- [ABOUT THIS TASK]:
All of the data below is to be written out again exactly.

Collected data
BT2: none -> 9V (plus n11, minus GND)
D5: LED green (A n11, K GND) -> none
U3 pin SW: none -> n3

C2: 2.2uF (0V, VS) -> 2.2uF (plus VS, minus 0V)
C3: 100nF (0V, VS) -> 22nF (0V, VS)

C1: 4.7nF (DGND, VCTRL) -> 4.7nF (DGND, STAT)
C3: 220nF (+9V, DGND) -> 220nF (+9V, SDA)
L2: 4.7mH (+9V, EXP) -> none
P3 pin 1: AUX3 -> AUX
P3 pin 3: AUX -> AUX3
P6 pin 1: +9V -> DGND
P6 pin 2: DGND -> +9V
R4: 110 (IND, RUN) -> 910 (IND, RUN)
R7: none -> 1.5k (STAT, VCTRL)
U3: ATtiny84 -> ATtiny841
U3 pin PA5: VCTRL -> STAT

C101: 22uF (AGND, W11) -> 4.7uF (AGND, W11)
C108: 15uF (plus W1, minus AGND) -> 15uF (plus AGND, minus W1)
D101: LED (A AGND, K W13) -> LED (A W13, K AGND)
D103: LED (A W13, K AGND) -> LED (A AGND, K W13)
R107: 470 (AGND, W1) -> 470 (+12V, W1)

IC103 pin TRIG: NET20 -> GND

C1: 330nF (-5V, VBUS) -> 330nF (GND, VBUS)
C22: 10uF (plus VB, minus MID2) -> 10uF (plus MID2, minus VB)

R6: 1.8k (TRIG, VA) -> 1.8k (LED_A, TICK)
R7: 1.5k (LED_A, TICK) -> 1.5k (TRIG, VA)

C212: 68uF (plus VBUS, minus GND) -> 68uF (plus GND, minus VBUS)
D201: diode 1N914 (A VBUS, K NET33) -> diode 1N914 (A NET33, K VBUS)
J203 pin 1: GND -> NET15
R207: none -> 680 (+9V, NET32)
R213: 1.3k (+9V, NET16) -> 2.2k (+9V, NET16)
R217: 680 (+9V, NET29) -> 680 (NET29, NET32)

- [RESULT]:
BT2: none -> 9V (plus n11, minus GND)
D5: LED green (A n11, K GND) -> none
U3 pin SW: none -> n3

C2: 2.2uF (0V, VS) -> 2.2uF (plus VS, minus 0V)
C3: 100nF (0V, VS) -> 22nF (0V, VS)

C1: 4.7nF (DGND, VCTRL) -> 4.7nF (DGND, STAT)
C3: 220nF (+9V, DGND) -> 220nF (+9V, SDA)
L2: 4.7mH (+9V, EXP) -> none
P3 pin 1: AUX3 -> AUX
P3 pin 3: AUX -> AUX3
P6 pin 1: +9V -> DGND
P6 pin 2: DGND -> +9V
R4: 110 (IND, RUN) -> 910 (IND, RUN)
R7: none -> 1.5k (STAT, VCTRL)
U3: ATtiny84 -> ATtiny841
U3 pin PA5: VCTRL -> STAT

C101: 22uF (AGND, W11) -> 4.7uF (AGND, W11)
C108: 15uF (plus W1, minus AGND) -> 15uF (plus AGND, minus W1)
D101: LED (A AGND, K W13) -> LED (A W13, K AGND)
D103: LED (A W13, K AGND) -> LED (A AGND, K W13)
R107: 470 (AGND, W1) -> 470 (+12V, W1)

IC103 pin TRIG: NET20 -> GND

C1: 330nF (-5V, VBUS) -> 330nF (GND, VBUS)
C22: 10uF (plus VB, minus MID2) -> 10uF (plus MID2, minus VB)

R6: 1.8k (TRIG, VA) -> 1.8k (LED_A, TICK)
R7: 1.5k (LED_A, TICK) -> 1.5k (TRIG, VA)

C212: 68uF (plus VBUS, minus GND) -> 68uF (plus GND, minus VBUS)
D201: diode 1N914 (A VBUS, K NET33) -> diode 1N914 (A NET33, K VBUS)
J203 pin 1: GND -> NET15
R207: none -> 680 (+9V, NET32)
R213: 1.3k (+9V, NET16) -> 2.2k (+9V, NET16)
R217: 680 (+9V, NET29) -> 680 (NET29, NET32)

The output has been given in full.